===== Input records =====
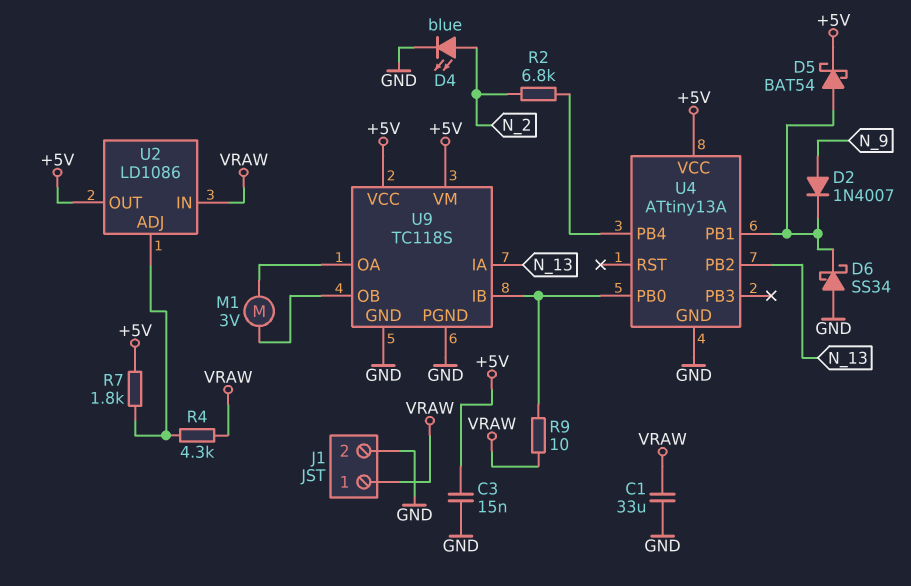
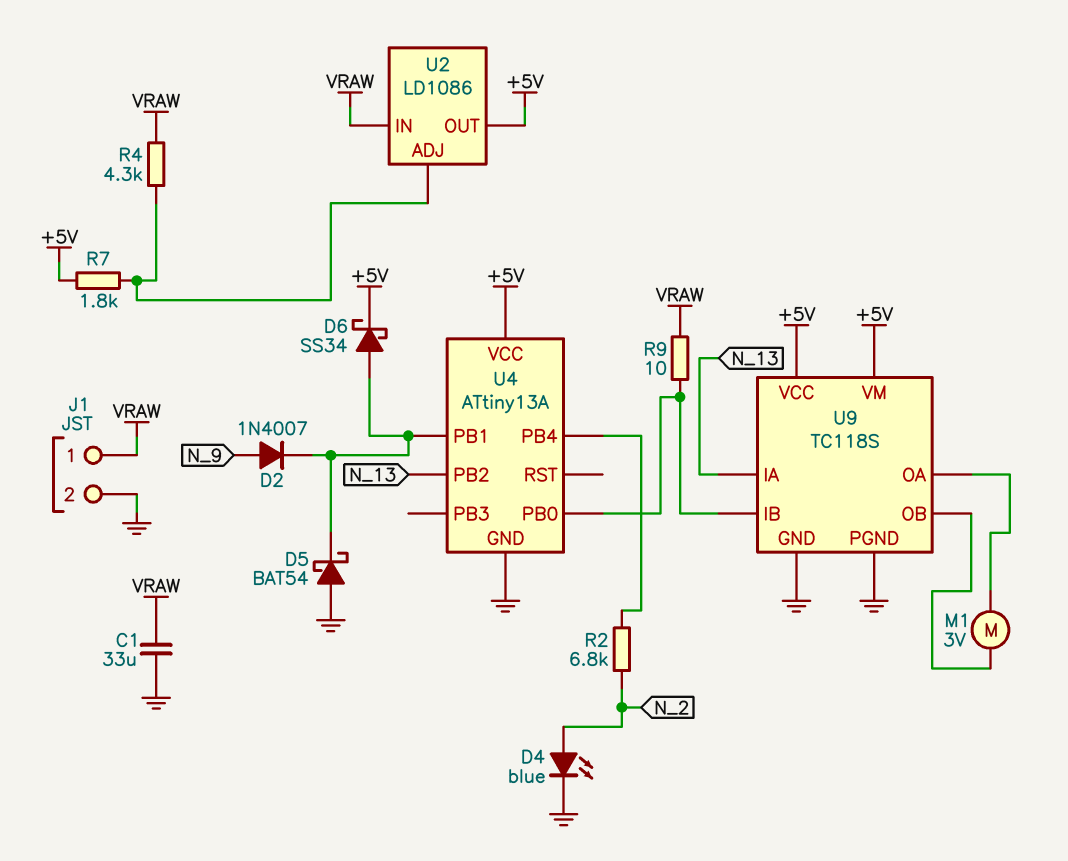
C3: 15nF (+5V, GND) -> none
D5: schottky BAT54 (A U4/PB1, K +5V) -> schottky BAT54 (A GND, K U4/PB1)
D6: schottky SS34 (A GND, K U4/PB1) -> schottky SS34 (A U4/PB1, K +5V)

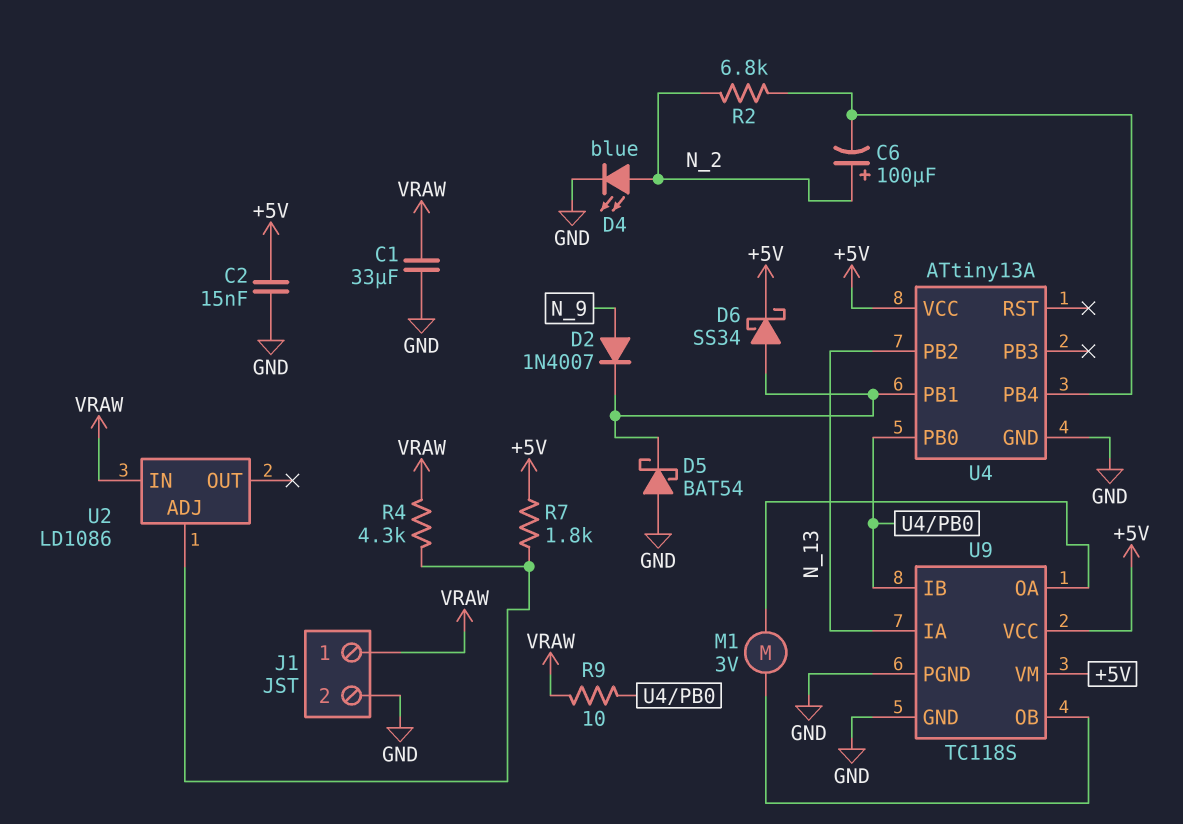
C2: none -> 15nF (+5V, GND)
C6: none -> 100uF (plus N_2, minus U4/PB4)
U2 pin OUT: +5V -> none

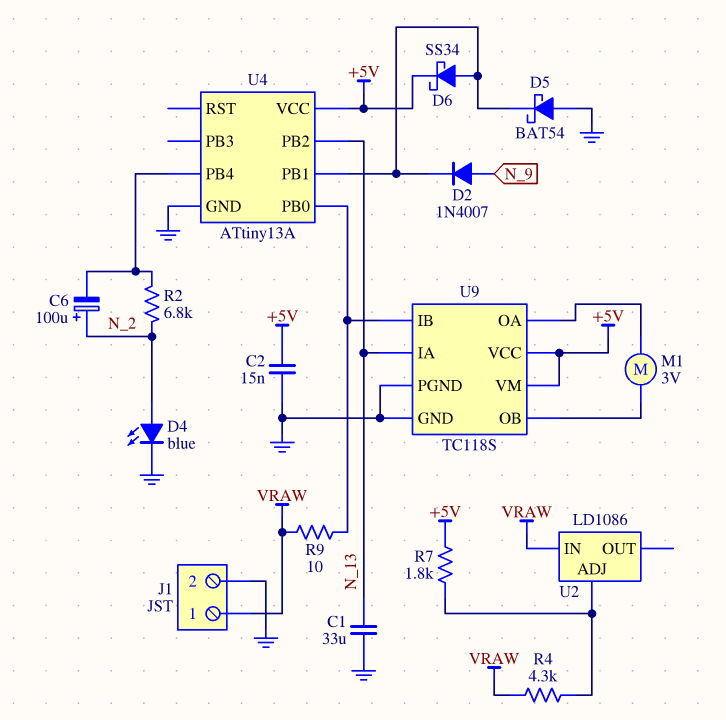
C1: 33uF (GND, VRAW) -> 33uF (GND, N_13)

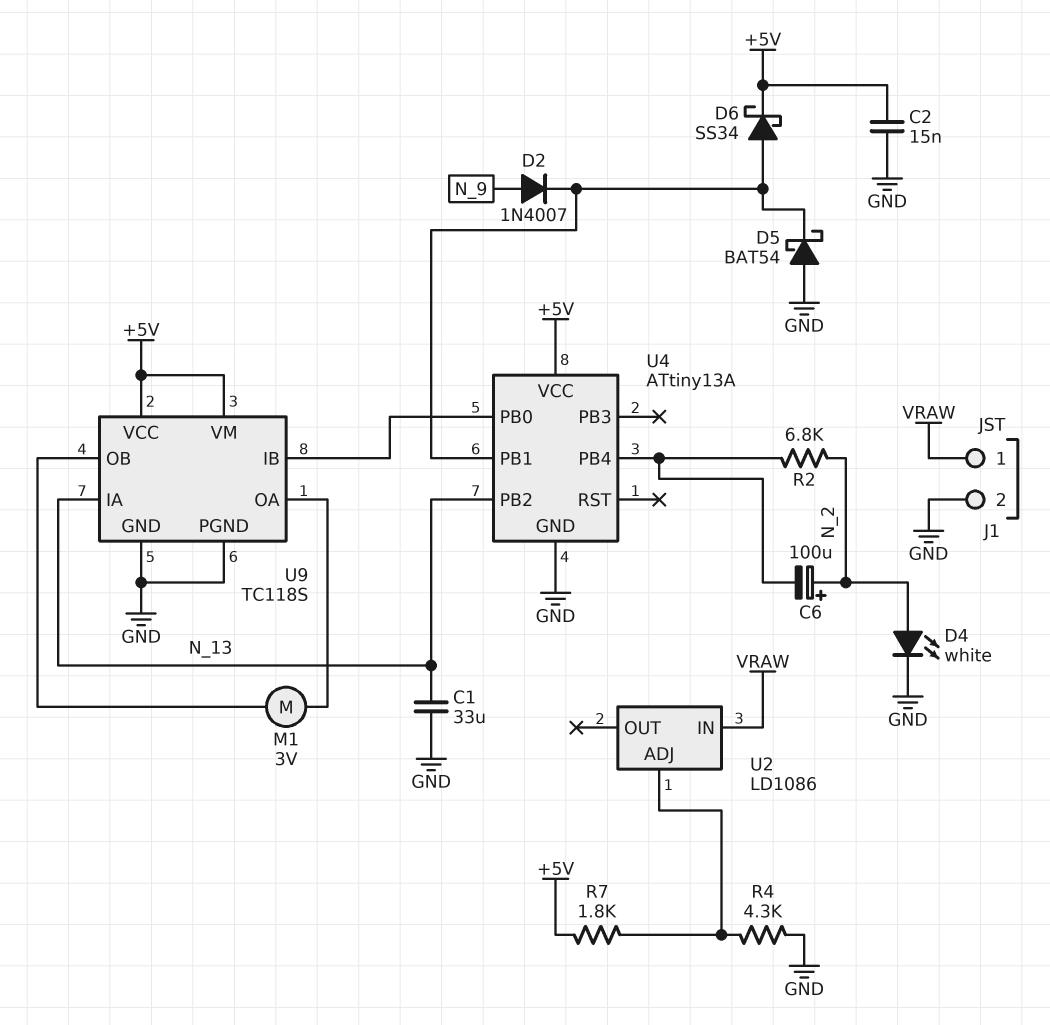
D4: LED blue (A N_2, K GND) -> LED white (A N_2, K GND)
R4: 4.3k (U2/ADJ, VRAW) -> 4.3k (GND, U2/ADJ)
R9: 10 (U4/PB0, VRAW) -> none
=====
Description of the task -
Without the pictures, return each entry exactly as given.

Output below -
C3: 15nF (+5V, GND) -> none
D5: schottky BAT54 (A U4/PB1, K +5V) -> schottky BAT54 (A GND, K U4/PB1)
D6: schottky SS34 (A GND, K U4/PB1) -> schottky SS34 (A U4/PB1, K +5V)

C2: none -> 15nF (+5V, GND)
C6: none -> 100uF (plus N_2, minus U4/PB4)
U2 pin OUT: +5V -> none

C1: 33uF (GND, VRAW) -> 33uF (GND, N_13)

D4: LED blue (A N_2, K GND) -> LED white (A N_2, K GND)
R4: 4.3k (U2/ADJ, VRAW) -> 4.3k (GND, U2/ADJ)
R9: 10 (U4/PB0, VRAW) -> none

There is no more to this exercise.